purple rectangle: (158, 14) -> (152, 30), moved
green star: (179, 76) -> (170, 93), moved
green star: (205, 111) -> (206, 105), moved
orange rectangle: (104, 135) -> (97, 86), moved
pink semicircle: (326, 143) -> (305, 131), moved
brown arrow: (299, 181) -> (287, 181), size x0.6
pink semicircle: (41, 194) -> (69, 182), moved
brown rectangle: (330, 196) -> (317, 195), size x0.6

**TASK STATEMENT**
Copy the lines above exactly, beginning at the line containing "brown arrow: (299, 181)" and stopping at the last line.

**EXPECTED ANSWER**
brown arrow: (299, 181) -> (287, 181), size x0.6
pink semicircle: (41, 194) -> (69, 182), moved
brown rectangle: (330, 196) -> (317, 195), size x0.6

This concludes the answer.